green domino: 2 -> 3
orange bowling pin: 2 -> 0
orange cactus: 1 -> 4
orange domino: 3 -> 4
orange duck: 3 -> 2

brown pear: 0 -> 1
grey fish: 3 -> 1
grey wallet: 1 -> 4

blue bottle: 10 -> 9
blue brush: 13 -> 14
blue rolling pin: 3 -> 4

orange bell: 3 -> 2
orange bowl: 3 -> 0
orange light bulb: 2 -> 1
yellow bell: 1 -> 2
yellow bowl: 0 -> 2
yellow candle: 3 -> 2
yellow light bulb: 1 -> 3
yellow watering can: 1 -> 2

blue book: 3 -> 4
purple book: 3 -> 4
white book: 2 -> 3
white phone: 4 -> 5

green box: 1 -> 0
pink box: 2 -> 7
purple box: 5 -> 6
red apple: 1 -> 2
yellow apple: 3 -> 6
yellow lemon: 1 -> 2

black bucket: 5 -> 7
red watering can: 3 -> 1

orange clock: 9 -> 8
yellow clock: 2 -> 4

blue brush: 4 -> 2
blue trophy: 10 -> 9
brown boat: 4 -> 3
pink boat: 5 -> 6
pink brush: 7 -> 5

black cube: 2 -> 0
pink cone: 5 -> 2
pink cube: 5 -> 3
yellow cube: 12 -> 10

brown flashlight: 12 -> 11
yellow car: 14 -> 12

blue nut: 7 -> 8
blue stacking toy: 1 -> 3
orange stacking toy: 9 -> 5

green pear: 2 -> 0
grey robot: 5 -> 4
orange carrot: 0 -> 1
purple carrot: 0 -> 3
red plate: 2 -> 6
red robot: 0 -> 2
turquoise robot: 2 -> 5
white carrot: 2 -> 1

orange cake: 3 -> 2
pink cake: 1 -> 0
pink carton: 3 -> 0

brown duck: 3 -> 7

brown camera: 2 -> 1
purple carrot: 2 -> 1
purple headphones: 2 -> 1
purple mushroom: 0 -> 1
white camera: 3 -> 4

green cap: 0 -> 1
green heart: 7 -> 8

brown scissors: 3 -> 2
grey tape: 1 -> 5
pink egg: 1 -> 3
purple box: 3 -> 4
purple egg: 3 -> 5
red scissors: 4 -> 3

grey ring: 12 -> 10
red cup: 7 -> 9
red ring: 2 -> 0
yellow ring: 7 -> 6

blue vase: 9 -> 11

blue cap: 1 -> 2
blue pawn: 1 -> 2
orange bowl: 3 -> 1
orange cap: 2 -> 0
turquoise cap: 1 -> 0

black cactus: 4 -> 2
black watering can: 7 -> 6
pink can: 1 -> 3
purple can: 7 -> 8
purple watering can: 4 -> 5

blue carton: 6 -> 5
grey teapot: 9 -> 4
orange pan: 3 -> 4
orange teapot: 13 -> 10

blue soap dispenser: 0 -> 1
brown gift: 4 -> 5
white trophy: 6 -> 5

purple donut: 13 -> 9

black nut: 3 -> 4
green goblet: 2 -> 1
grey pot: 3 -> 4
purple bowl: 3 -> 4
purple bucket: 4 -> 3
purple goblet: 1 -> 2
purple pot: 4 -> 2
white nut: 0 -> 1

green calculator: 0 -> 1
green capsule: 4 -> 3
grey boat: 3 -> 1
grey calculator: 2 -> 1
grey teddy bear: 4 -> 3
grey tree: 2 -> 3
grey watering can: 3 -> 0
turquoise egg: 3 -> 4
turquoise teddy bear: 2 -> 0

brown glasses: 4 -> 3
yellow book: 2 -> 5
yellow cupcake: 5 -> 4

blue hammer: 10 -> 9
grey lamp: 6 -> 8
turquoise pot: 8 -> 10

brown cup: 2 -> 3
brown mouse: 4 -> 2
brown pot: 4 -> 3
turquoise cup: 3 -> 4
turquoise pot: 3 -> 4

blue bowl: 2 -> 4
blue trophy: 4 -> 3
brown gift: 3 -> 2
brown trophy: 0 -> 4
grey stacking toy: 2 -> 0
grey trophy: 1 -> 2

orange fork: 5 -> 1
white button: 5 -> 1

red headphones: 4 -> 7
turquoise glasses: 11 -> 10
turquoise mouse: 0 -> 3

※ ※ ※

Exercise requirements: Begin with the top line of the material and go as far as the line with "purple headphones: 2 -> 1". Set down those lines exactly, both ends included, and nothing more.

Solution to the problem:
green domino: 2 -> 3
orange bowling pin: 2 -> 0
orange cactus: 1 -> 4
orange domino: 3 -> 4
orange duck: 3 -> 2

brown pear: 0 -> 1
grey fish: 3 -> 1
grey wallet: 1 -> 4

blue bottle: 10 -> 9
blue brush: 13 -> 14
blue rolling pin: 3 -> 4

orange bell: 3 -> 2
orange bowl: 3 -> 0
orange light bulb: 2 -> 1
yellow bell: 1 -> 2
yellow bowl: 0 -> 2
yellow candle: 3 -> 2
yellow light bulb: 1 -> 3
yellow watering can: 1 -> 2

blue book: 3 -> 4
purple book: 3 -> 4
white book: 2 -> 3
white phone: 4 -> 5

green box: 1 -> 0
pink box: 2 -> 7
purple box: 5 -> 6
red apple: 1 -> 2
yellow apple: 3 -> 6
yellow lemon: 1 -> 2

black bucket: 5 -> 7
red watering can: 3 -> 1

orange clock: 9 -> 8
yellow clock: 2 -> 4

blue brush: 4 -> 2
blue trophy: 10 -> 9
brown boat: 4 -> 3
pink boat: 5 -> 6
pink brush: 7 -> 5

black cube: 2 -> 0
pink cone: 5 -> 2
pink cube: 5 -> 3
yellow cube: 12 -> 10

brown flashlight: 12 -> 11
yellow car: 14 -> 12

blue nut: 7 -> 8
blue stacking toy: 1 -> 3
orange stacking toy: 9 -> 5

green pear: 2 -> 0
grey robot: 5 -> 4
orange carrot: 0 -> 1
purple carrot: 0 -> 3
red plate: 2 -> 6
red robot: 0 -> 2
turquoise robot: 2 -> 5
white carrot: 2 -> 1

orange cake: 3 -> 2
pink cake: 1 -> 0
pink carton: 3 -> 0

brown duck: 3 -> 7

brown camera: 2 -> 1
purple carrot: 2 -> 1
purple headphones: 2 -> 1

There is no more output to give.